THE TASK ▸ Restate the entries below word for word, leaving nothing out.

------ MATERIAL PROVIDED ------

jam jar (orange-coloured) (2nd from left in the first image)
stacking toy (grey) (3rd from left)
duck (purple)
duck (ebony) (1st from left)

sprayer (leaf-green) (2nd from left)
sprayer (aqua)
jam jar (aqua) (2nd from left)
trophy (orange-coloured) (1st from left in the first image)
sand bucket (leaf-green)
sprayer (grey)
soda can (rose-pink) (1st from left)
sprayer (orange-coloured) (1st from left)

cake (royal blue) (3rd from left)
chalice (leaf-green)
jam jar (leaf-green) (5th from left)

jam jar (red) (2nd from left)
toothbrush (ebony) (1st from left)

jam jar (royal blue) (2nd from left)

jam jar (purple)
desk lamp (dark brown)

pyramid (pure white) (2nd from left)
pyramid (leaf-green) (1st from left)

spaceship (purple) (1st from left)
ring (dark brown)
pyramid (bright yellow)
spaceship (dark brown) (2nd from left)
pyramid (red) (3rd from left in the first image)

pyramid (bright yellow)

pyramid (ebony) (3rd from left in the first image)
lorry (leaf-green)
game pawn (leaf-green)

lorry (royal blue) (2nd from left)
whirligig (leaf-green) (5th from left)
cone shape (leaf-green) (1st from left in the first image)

------

EXERCISE RESULT ▸
jam jar (orange-coloured) (2nd from left in the first image)
stacking toy (grey) (3rd from left)
duck (purple)
duck (ebony) (1st from left)

sprayer (leaf-green) (2nd from left)
sprayer (aqua)
jam jar (aqua) (2nd from left)
trophy (orange-coloured) (1st from left in the first image)
sand bucket (leaf-green)
sprayer (grey)
soda can (rose-pink) (1st from left)
sprayer (orange-coloured) (1st from left)

cake (royal blue) (3rd from left)
chalice (leaf-green)
jam jar (leaf-green) (5th from left)

jam jar (red) (2nd from left)
toothbrush (ebony) (1st from left)

jam jar (royal blue) (2nd from left)

jam jar (purple)
desk lamp (dark brown)

pyramid (pure white) (2nd from left)
pyramid (leaf-green) (1st from left)

spaceship (purple) (1st from left)
ring (dark brown)
pyramid (bright yellow)
spaceship (dark brown) (2nd from left)
pyramid (red) (3rd from left in the first image)

pyramid (bright yellow)

pyramid (ebony) (3rd from left in the first image)
lorry (leaf-green)
game pawn (leaf-green)

lorry (royal blue) (2nd from left)
whirligig (leaf-green) (5th from left)
cone shape (leaf-green) (1st from left in the first image)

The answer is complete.